Part of a data file:
=====

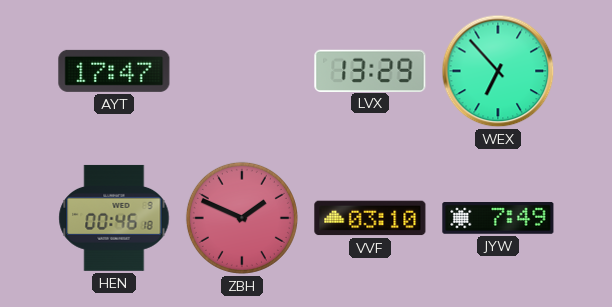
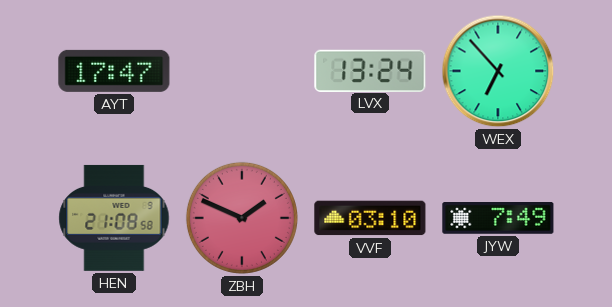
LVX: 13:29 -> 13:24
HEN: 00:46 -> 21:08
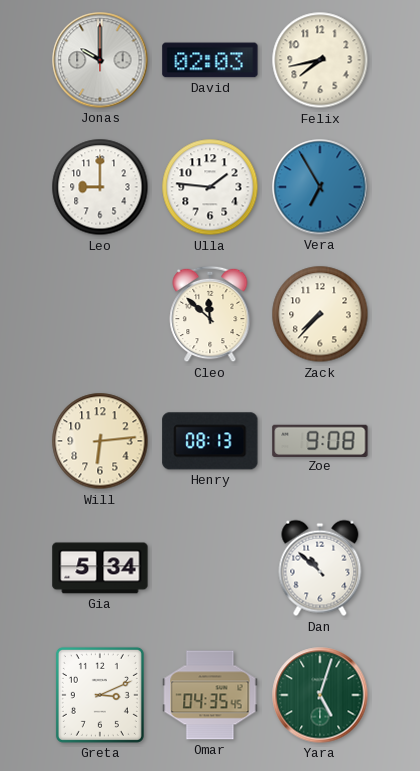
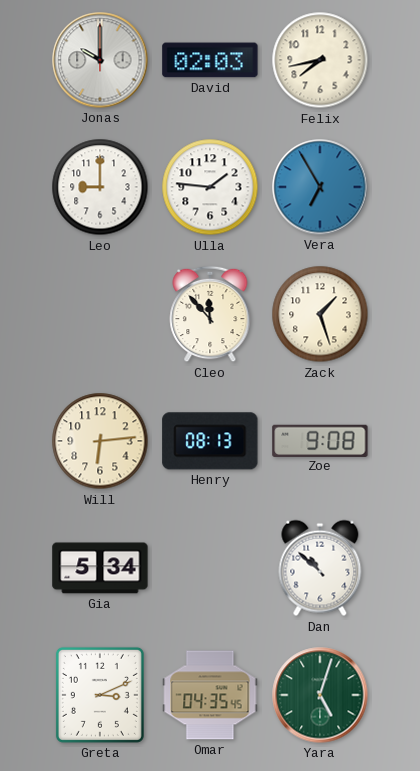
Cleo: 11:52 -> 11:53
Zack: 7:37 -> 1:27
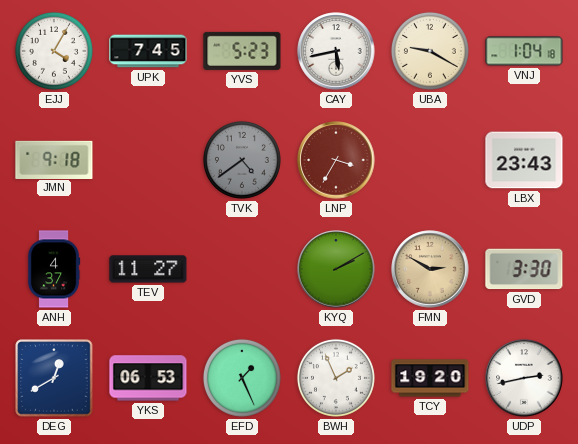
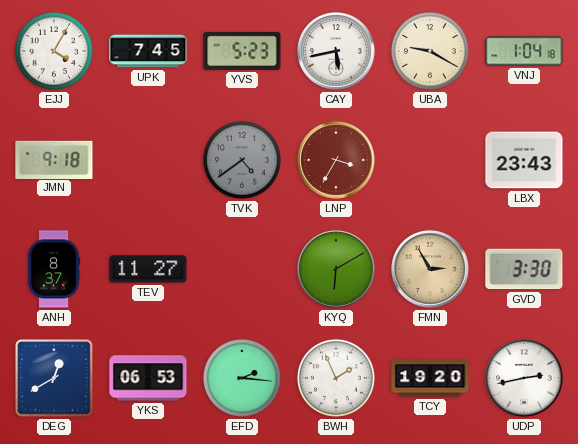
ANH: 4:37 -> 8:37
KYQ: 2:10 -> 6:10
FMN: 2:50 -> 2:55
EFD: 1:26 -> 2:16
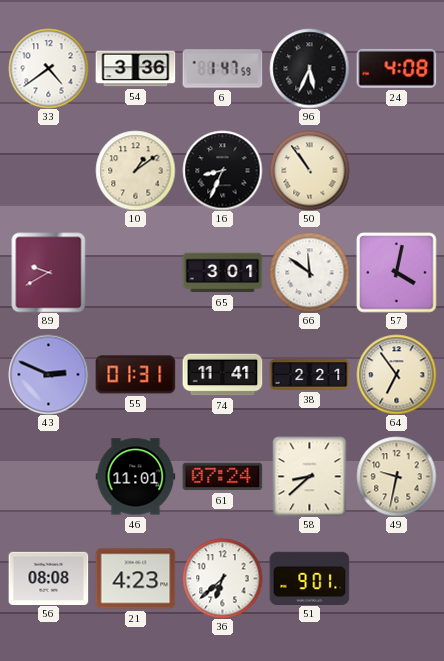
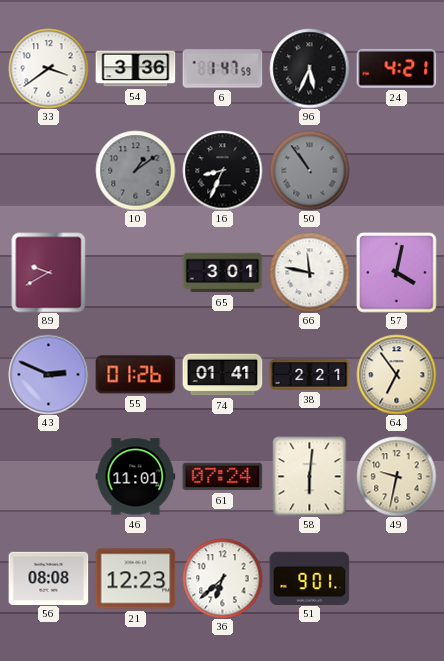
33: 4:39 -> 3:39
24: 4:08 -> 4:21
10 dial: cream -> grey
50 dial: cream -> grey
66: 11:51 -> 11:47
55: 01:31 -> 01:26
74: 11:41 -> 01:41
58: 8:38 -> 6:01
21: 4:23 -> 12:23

=====

Work to be completed: Reproduce every line of the listing above without any change, omitting the pictures.

Result:
LVX: 13:29 -> 13:24
HEN: 00:46 -> 21:08
Cleo: 11:52 -> 11:53
Zack: 7:37 -> 1:27
ANH: 4:37 -> 8:37
KYQ: 2:10 -> 6:10
FMN: 2:50 -> 2:55
EFD: 1:26 -> 2:16
33: 4:39 -> 3:39
24: 4:08 -> 4:21
10 dial: cream -> grey
50 dial: cream -> grey
66: 11:51 -> 11:47
55: 01:31 -> 01:26
74: 11:41 -> 01:41
58: 8:38 -> 6:01
21: 4:23 -> 12:23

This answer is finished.